• **Problem to solve**:
Starting at the line containing "12 October 1822 – 7 April 1831 [406, 58]" and ending after the line containing "Detect which cell", rewrite the records with "Peter" replaced by "Pieter" and everything else kept the same. Omit the pictures from your answer.

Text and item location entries
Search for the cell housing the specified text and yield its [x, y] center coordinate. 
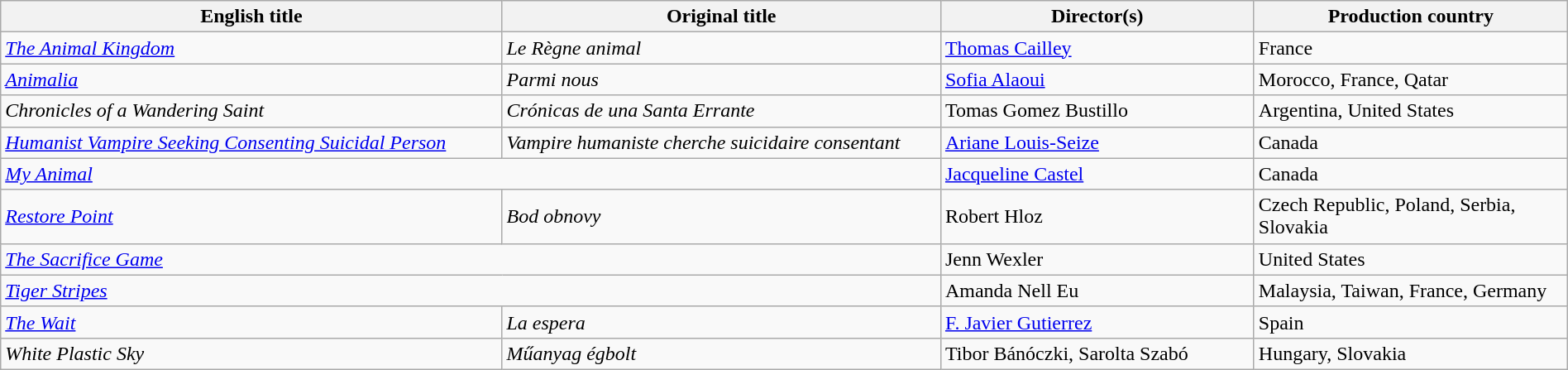
F. Javier Gutierrez [1097, 322]
La espera [721, 322]
Crónicas de una Santa Errante [721, 111]
Humanist Vampire Seeking Consenting Suicidal Person [251, 142]
Director(s) [1097, 17]
My Animal [471, 174]
White Plastic Sky [251, 353]
Animalia [251, 79]
Argentina, United States [1411, 111]
The Animal Kingdom [251, 48]
Jenn Wexler [1097, 259]
Morocco, France, Qatar [1411, 79]
Production country [1411, 17]
Spain [1411, 322]
English title [251, 17]
The Sacrifice Game [471, 259]
Parmi nous [721, 79]
Jacqueline Castel [1097, 174]
Sofia Alaoui [1097, 79]
Original title [721, 17]
Hungary, Slovakia [1411, 353]
United States [1411, 259]
Chronicles of a Wandering Saint [251, 111]
Bod obnovy [721, 217]
Műanyag égbolt [721, 353]
Tibor Bánóczki, Sarolta Szabó [1097, 353]
Vampire humaniste cherche suicidaire consentant [721, 142]
Robert Hloz [1097, 217]
Tomas Gomez Bustillo [1097, 111]
Amanda Nell Eu [1097, 290]
Ariane Louis-Seize [1097, 142]
France [1411, 48]
Le Règne animal [721, 48]
Czech Republic, Poland, Serbia, Slovakia [1411, 217]
Restore Point [251, 217]
The Wait [251, 322]
Tiger Stripes [471, 290]
Thomas Cailley [1097, 48]
Malaysia, Taiwan, France, Germany [1411, 290]
Output the (X, Y) coordinate of the center of the cell containing the given text.  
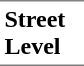
Street Level (42, 33)
Pinpoint the cell where the given text exists, returning its (x, y) midpoint coordinate. 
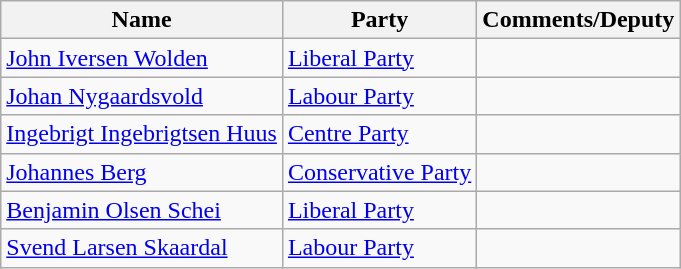
John Iversen Wolden (142, 58)
Centre Party (379, 134)
Name (142, 20)
Svend Larsen Skaardal (142, 248)
Party (379, 20)
Conservative Party (379, 172)
Benjamin Olsen Schei (142, 210)
Johan Nygaardsvold (142, 96)
Johannes Berg (142, 172)
Comments/Deputy (578, 20)
Ingebrigt Ingebrigtsen Huus (142, 134)
Pinpoint the cell where the given text exists, returning its (x, y) midpoint coordinate. 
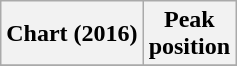
Chart (2016) (72, 34)
Peak position (189, 34)
Search for the cell housing the specified text and yield its (x, y) center coordinate. 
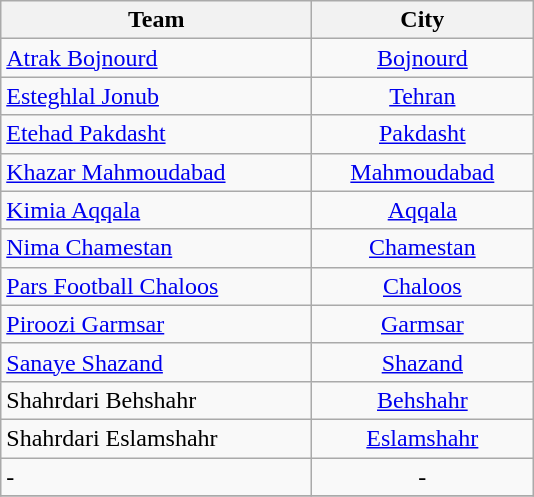
Etehad Pakdasht (156, 134)
Shahrdari Eslamshahr (156, 438)
Shahrdari Behshahr (156, 400)
Kimia Aqqala (156, 210)
Eslamshahr (422, 438)
Atrak Bojnourd (156, 58)
Mahmoudabad (422, 172)
Shazand (422, 362)
Khazar Mahmoudabad (156, 172)
Tehran (422, 96)
Piroozi Garmsar (156, 324)
Chaloos (422, 286)
Aqqala (422, 210)
Nima Chamestan (156, 248)
Chamestan (422, 248)
Pakdasht (422, 134)
Garmsar (422, 324)
Bojnourd (422, 58)
City (422, 20)
Behshahr (422, 400)
Team (156, 20)
Esteghlal Jonub (156, 96)
Pars Football Chaloos (156, 286)
Sanaye Shazand (156, 362)
Determine the [x, y] coordinate at the center of the cell enclosing the given text.  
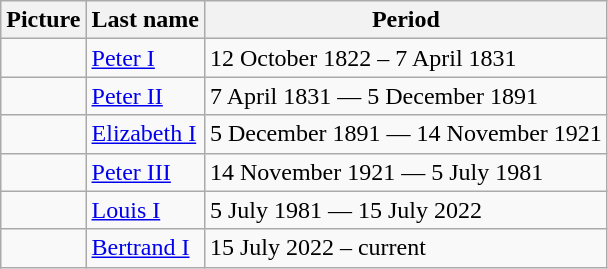
12 October 1822 – 7 April 1831 [406, 58]
5 July 1981 — 15 July 2022 [406, 210]
Peter III [145, 172]
Louis I [145, 210]
Period [406, 20]
14 November 1921 — 5 July 1981 [406, 172]
7 April 1831 — 5 December 1891 [406, 96]
5 December 1891 — 14 November 1921 [406, 134]
Picture [44, 20]
Bertrand I [145, 248]
Peter I [145, 58]
Peter II [145, 96]
15 July 2022 – current [406, 248]
Last name [145, 20]
Elizabeth I [145, 134]
Find where the given text appears and provide that cell's center as (x, y) coordinate. 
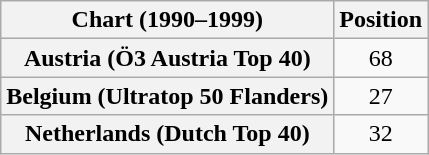
27 (381, 96)
32 (381, 134)
68 (381, 58)
Netherlands (Dutch Top 40) (168, 134)
Belgium (Ultratop 50 Flanders) (168, 96)
Austria (Ö3 Austria Top 40) (168, 58)
Position (381, 20)
Chart (1990–1999) (168, 20)
Detect which cell encompasses the target text, then output its [x, y] center coordinate. 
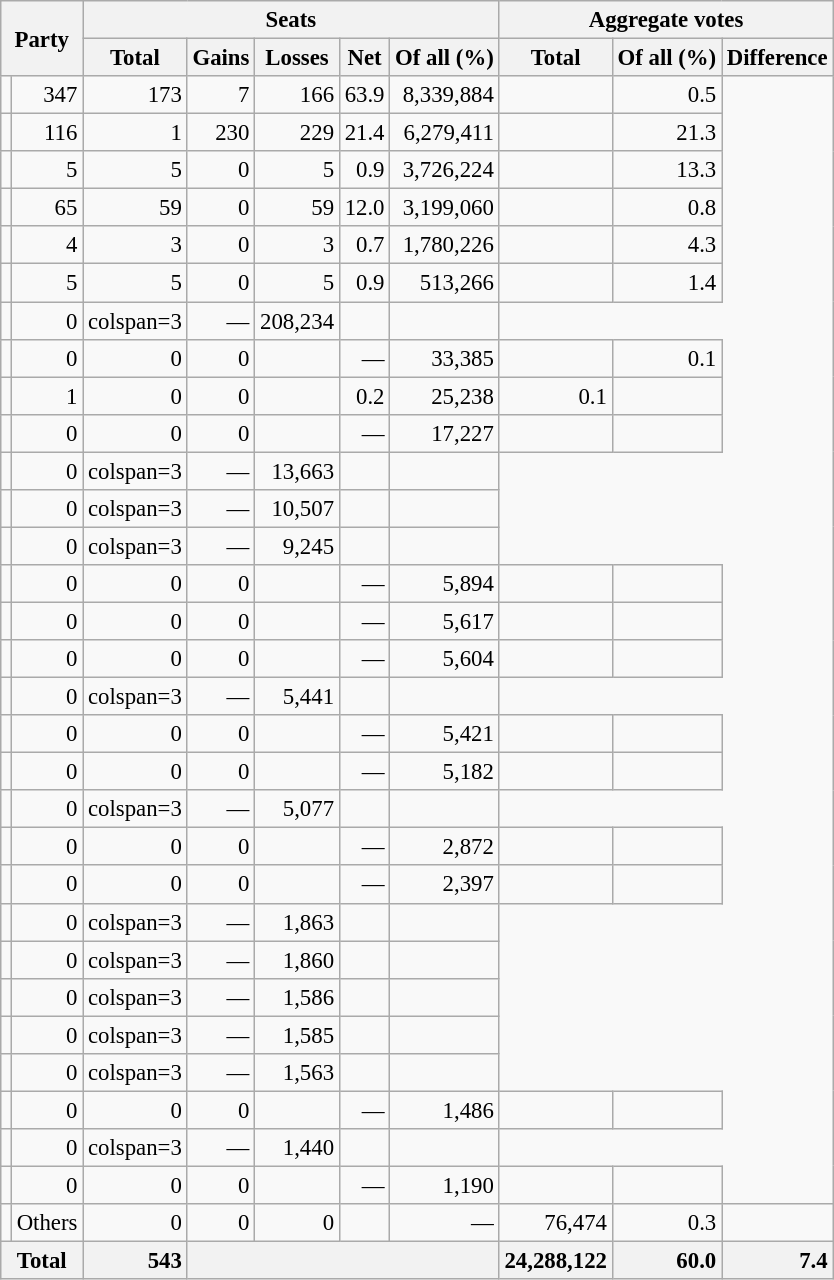
5,617 [444, 621]
5,182 [444, 772]
0.5 [666, 95]
0.8 [666, 208]
10,507 [298, 509]
5,441 [298, 697]
5,604 [444, 659]
13,663 [298, 471]
21.3 [666, 133]
3,199,060 [444, 208]
4.3 [666, 245]
1,586 [298, 997]
13.3 [666, 170]
Losses [298, 58]
513,266 [444, 283]
Others [46, 1223]
Differ­ence [778, 58]
65 [46, 208]
9,245 [298, 546]
5,894 [444, 584]
0.2 [364, 396]
2,397 [444, 885]
1,440 [298, 1148]
Seats [291, 20]
116 [46, 133]
229 [298, 133]
7 [221, 95]
5,421 [444, 734]
63.9 [364, 95]
1,563 [298, 1073]
17,227 [444, 433]
Gains [221, 58]
1,780,226 [444, 245]
Net [364, 58]
7.4 [778, 1261]
3,726,224 [444, 170]
12.0 [364, 208]
25,238 [444, 396]
166 [298, 95]
0.3 [666, 1223]
1,860 [298, 960]
33,385 [444, 358]
543 [135, 1261]
1,863 [298, 922]
1,585 [298, 1035]
Aggregate votes [666, 20]
4 [46, 245]
173 [135, 95]
208,234 [298, 321]
Party [42, 38]
6,279,411 [444, 133]
230 [221, 133]
2,872 [444, 847]
21.4 [364, 133]
76,474 [556, 1223]
60.0 [666, 1261]
24,288,122 [556, 1261]
347 [46, 95]
0.7 [364, 245]
8,339,884 [444, 95]
1,190 [444, 1185]
1,486 [444, 1110]
5,077 [298, 809]
1.4 [666, 283]
Return [x, y] of the center of cell containing provided text 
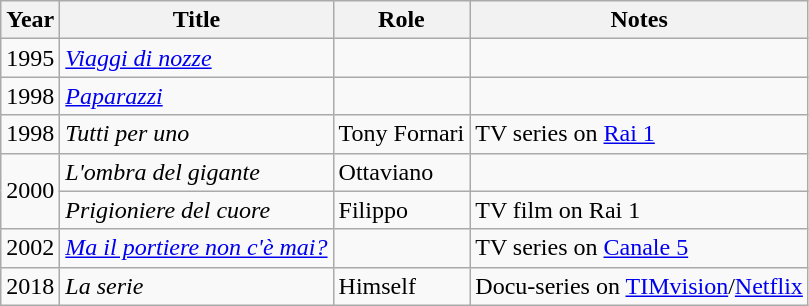
Year [30, 20]
TV film on Rai 1 [640, 210]
2018 [30, 286]
Title [196, 20]
Paparazzi [196, 96]
Notes [640, 20]
TV series on Canale 5 [640, 248]
2002 [30, 248]
Filippo [402, 210]
2000 [30, 191]
L'ombra del gigante [196, 172]
TV series on Rai 1 [640, 134]
1995 [30, 58]
Viaggi di nozze [196, 58]
Ottaviano [402, 172]
Tutti per uno [196, 134]
Prigioniere del cuore [196, 210]
La serie [196, 286]
Role [402, 20]
Ma il portiere non c'è mai? [196, 248]
Tony Fornari [402, 134]
Himself [402, 286]
Docu-series on TIMvision/Netflix [640, 286]
Identify which cell holds the provided text, then report its (X, Y) central coordinate. 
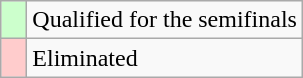
Eliminated (165, 58)
Qualified for the semifinals (165, 20)
Scan for the cell matching the given text and deliver its (x, y) coordinate at center. 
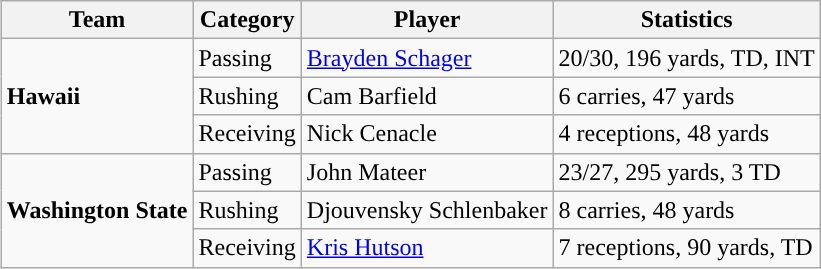
8 carries, 48 yards (686, 210)
20/30, 196 yards, TD, INT (686, 58)
Category (247, 20)
7 receptions, 90 yards, TD (686, 248)
4 receptions, 48 yards (686, 134)
Hawaii (97, 96)
Statistics (686, 20)
Cam Barfield (427, 96)
Kris Hutson (427, 248)
Nick Cenacle (427, 134)
23/27, 295 yards, 3 TD (686, 172)
6 carries, 47 yards (686, 96)
Djouvensky Schlenbaker (427, 210)
Player (427, 20)
Brayden Schager (427, 58)
Washington State (97, 210)
John Mateer (427, 172)
Team (97, 20)
Output the (X, Y) coordinate of the center of the cell containing the given text.  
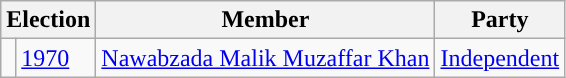
Nawabzada Malik Muzaffar Khan (266, 58)
Independent (500, 58)
1970 (56, 58)
Election (48, 20)
Member (266, 20)
Party (500, 20)
For the text-containing cell, return its midpoint in (X, Y) coordinate format. 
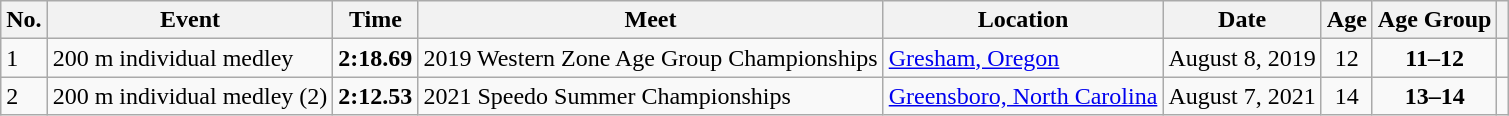
Event (190, 20)
2021 Speedo Summer Championships (650, 96)
1 (24, 58)
200 m individual medley (190, 58)
2:12.53 (376, 96)
August 8, 2019 (1242, 58)
14 (1346, 96)
Age (1346, 20)
11–12 (1434, 58)
Date (1242, 20)
Time (376, 20)
August 7, 2021 (1242, 96)
12 (1346, 58)
2019 Western Zone Age Group Championships (650, 58)
200 m individual medley (2) (190, 96)
Location (1023, 20)
No. (24, 20)
2 (24, 96)
Gresham, Oregon (1023, 58)
13–14 (1434, 96)
2:18.69 (376, 58)
Meet (650, 20)
Greensboro, North Carolina (1023, 96)
Age Group (1434, 20)
Determine the [x, y] coordinate at the center of the cell enclosing the given text.  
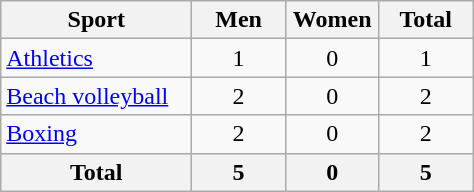
Beach volleyball [96, 96]
Women [332, 20]
Sport [96, 20]
Men [239, 20]
Athletics [96, 58]
Boxing [96, 134]
From the cell containing the given text, extract its center point as (x, y) coordinate. 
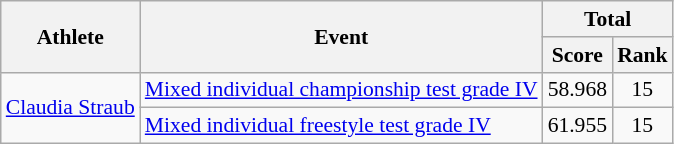
Claudia Straub (70, 108)
Mixed individual freestyle test grade IV (342, 126)
Total (608, 19)
Athlete (70, 36)
61.955 (578, 126)
Event (342, 36)
58.968 (578, 90)
Mixed individual championship test grade IV (342, 90)
Score (578, 55)
Rank (642, 55)
Provide the (X, Y) coordinate of the cell's center where the given text is located.  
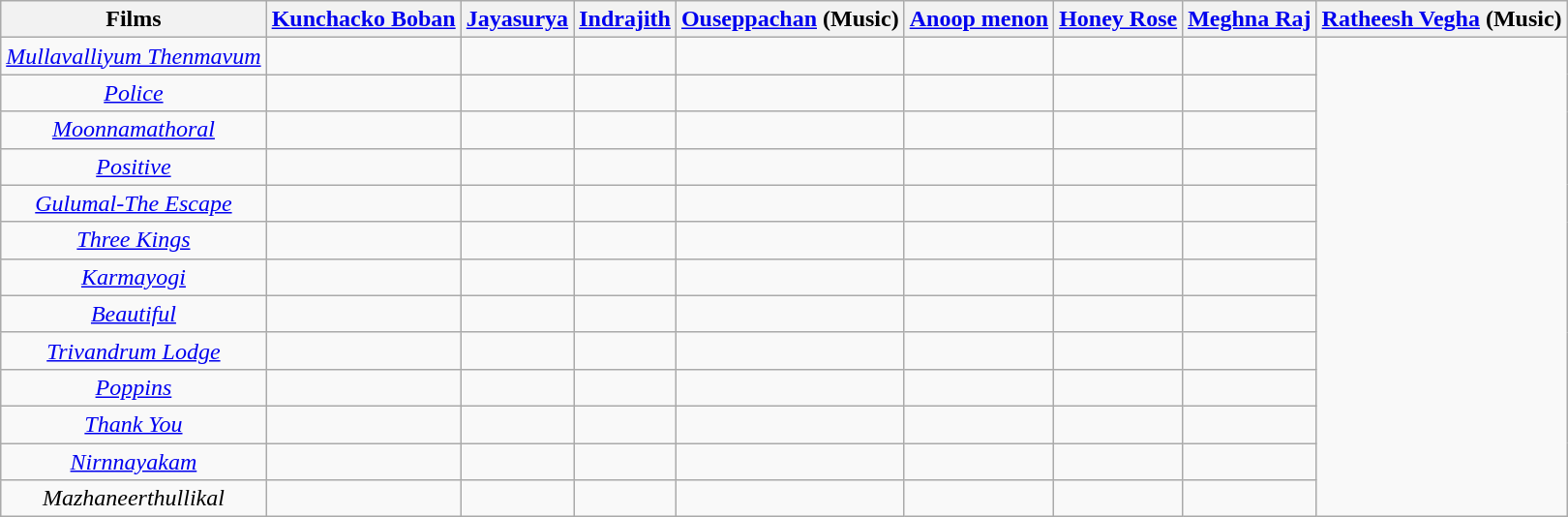
Films (134, 19)
Karmayogi (134, 277)
Nirnnayakam (134, 462)
Mullavalliyum Thenmavum (134, 56)
Anoop menon (979, 19)
Police (134, 93)
Honey Rose (1119, 19)
Kunchacko Boban (364, 19)
Mazhaneerthullikal (134, 498)
Trivandrum Lodge (134, 350)
Moonnamathoral (134, 130)
Meghna Raj (1250, 19)
Indrajith (625, 19)
Positive (134, 166)
Ouseppachan (Music) (790, 19)
Thank You (134, 424)
Ratheesh Vegha (Music) (1442, 19)
Jayasurya (517, 19)
Beautiful (134, 314)
Poppins (134, 387)
Three Kings (134, 240)
Gulumal-The Escape (134, 203)
Locate the cell with the specified text and output its [x, y] center coordinate. 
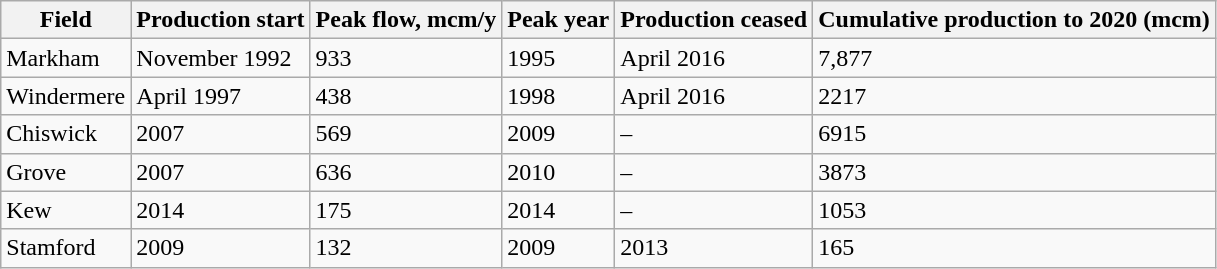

• **Output below**:
12 October 1822 – 7 April 1831 [406, 58]
5 July 1981 — 15 July 2022 [406, 210]
Pieter III [145, 172]
Louis I [145, 210]
Period [406, 20]
14 November 1921 — 5 July 1981 [406, 172]
7 April 1831 — 5 December 1891 [406, 96]
5 December 1891 — 14 November 1921 [406, 134]
Picture [44, 20]
Bertrand I [145, 248]
Pieter I [145, 58]
Pieter II [145, 96]
15 July 2022 – current [406, 248]
Last name [145, 20]
Elizabeth I [145, 134]
Find where the given text appears and provide that cell's center as (x, y) coordinate. 
27 (381, 96)
32 (381, 134)
68 (381, 58)
Netherlands (Dutch Top 40) (168, 134)
Belgium (Ultratop 50 Flanders) (168, 96)
Austria (Ö3 Austria Top 40) (168, 58)
Position (381, 20)
Chart (1990–1999) (168, 20)
Detect which cell encompasses the target text, then output its [x, y] center coordinate. 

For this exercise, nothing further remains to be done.